• EXERCISE INSTRUCTIONS: Tell how many lines in the data below include the word "pump". The answer is the number only.

• EXERCISE INPUT:
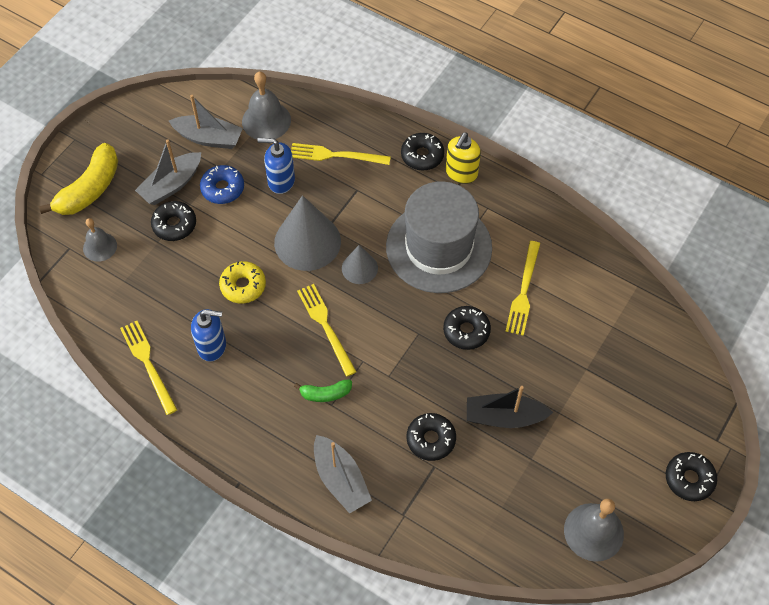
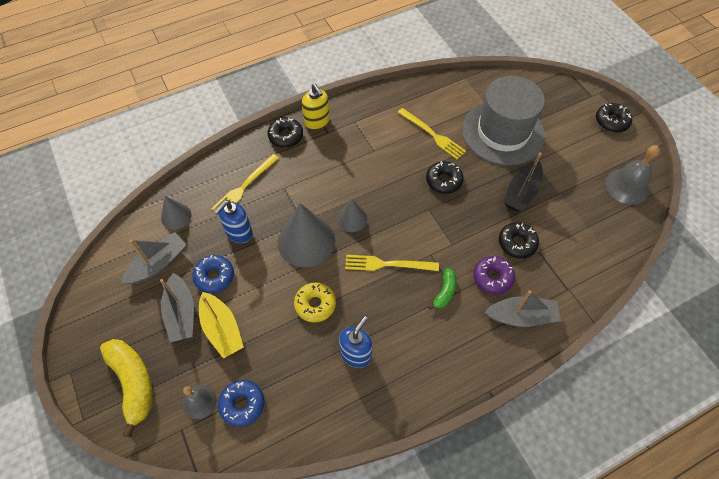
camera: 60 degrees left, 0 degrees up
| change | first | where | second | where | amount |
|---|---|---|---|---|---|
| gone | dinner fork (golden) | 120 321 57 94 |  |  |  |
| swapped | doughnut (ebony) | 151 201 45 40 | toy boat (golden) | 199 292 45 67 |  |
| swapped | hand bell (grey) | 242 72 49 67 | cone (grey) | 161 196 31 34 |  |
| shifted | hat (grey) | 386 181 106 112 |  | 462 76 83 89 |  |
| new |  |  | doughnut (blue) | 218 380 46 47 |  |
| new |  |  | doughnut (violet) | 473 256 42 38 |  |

--

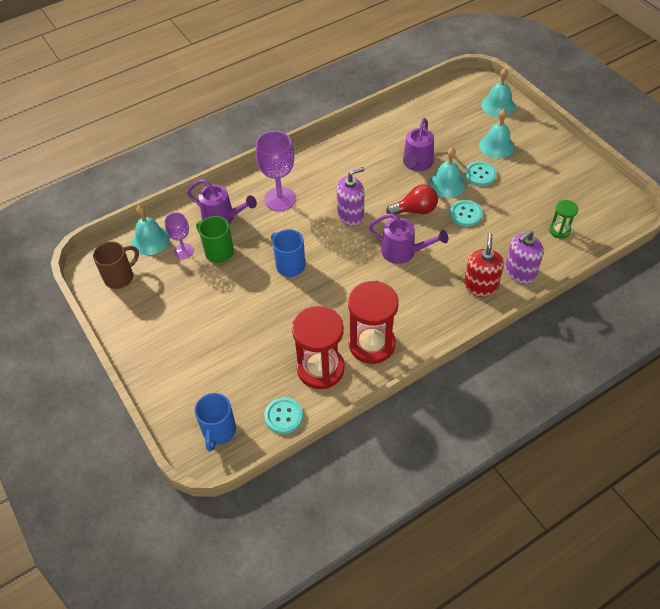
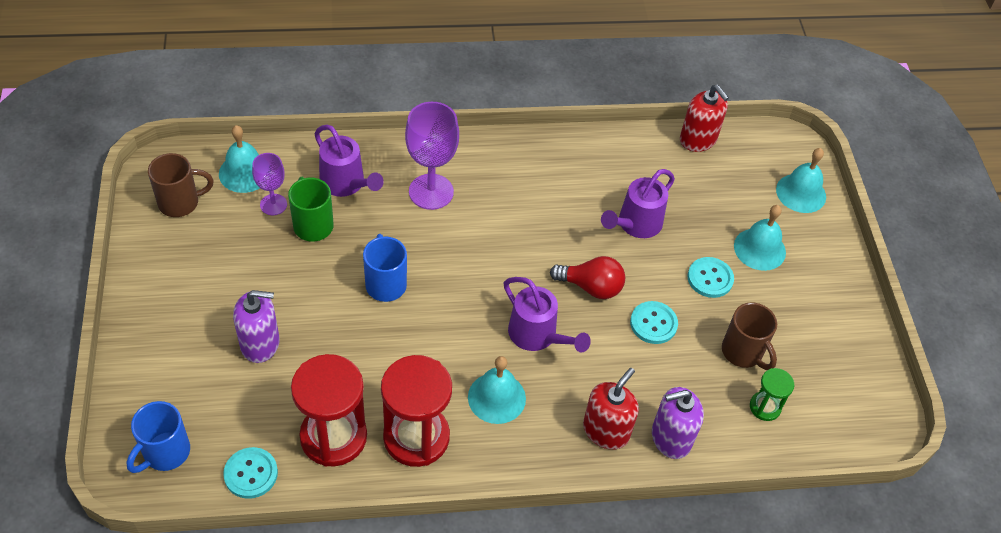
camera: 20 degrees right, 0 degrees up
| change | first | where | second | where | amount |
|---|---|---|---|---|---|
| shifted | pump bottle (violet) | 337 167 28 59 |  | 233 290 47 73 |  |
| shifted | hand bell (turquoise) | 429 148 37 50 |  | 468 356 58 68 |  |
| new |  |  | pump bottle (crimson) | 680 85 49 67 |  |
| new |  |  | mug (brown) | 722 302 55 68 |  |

• FINISHED EXERCISE: 2